Segment Open
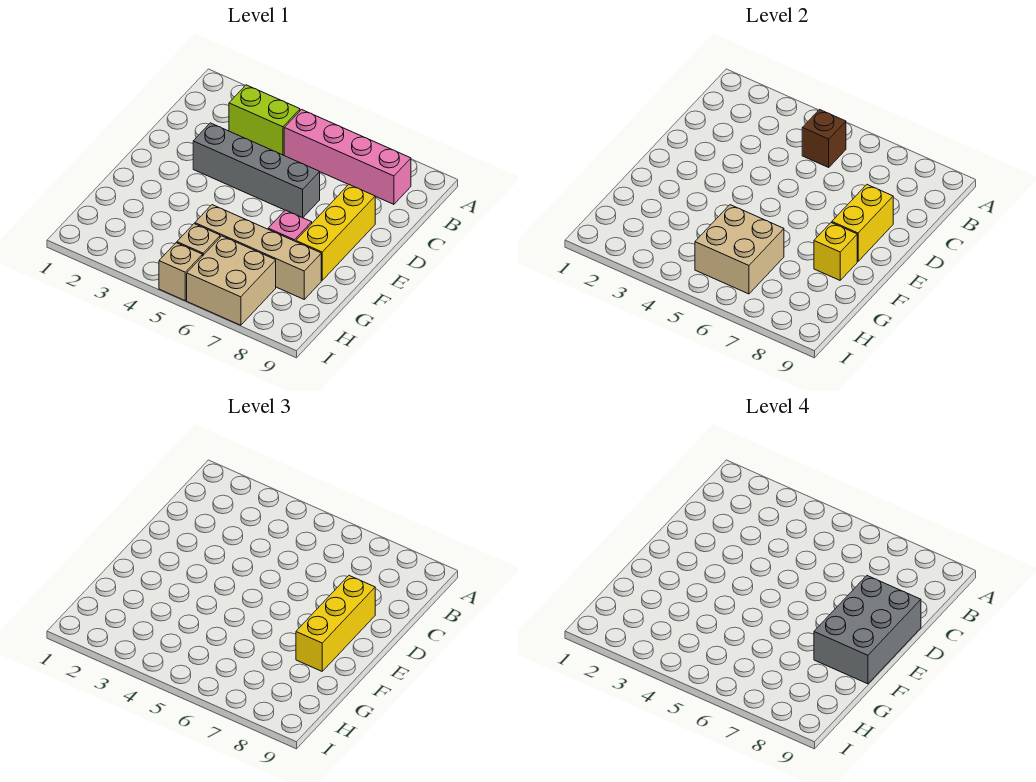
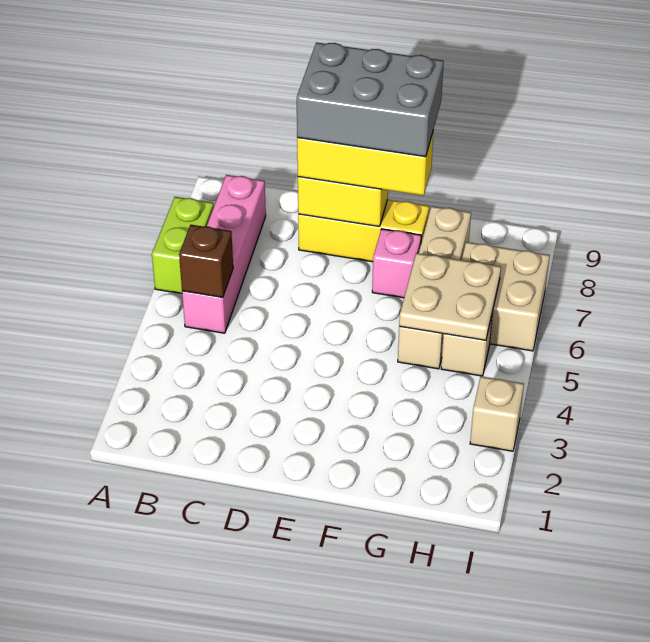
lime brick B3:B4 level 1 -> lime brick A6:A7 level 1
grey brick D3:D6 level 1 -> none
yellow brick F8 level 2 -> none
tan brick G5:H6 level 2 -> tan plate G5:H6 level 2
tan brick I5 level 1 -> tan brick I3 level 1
Segment Closed
Segment Open
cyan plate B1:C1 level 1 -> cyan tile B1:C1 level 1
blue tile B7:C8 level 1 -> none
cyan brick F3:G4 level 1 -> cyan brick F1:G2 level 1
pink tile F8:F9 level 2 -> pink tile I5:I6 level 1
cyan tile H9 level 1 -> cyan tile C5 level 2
Segment Closed
◆ Task prompt ◆
Take the entries above and return only the lines from the one with "yellow brick F8 level 2 -> none" to the one with "tan brick I5 level 1 -> tan brick I3 level 1", both included, unchanged.

◆ Written answer ◆
yellow brick F8 level 2 -> none
tan brick G5:H6 level 2 -> tan plate G5:H6 level 2
tan brick I5 level 1 -> tan brick I3 level 1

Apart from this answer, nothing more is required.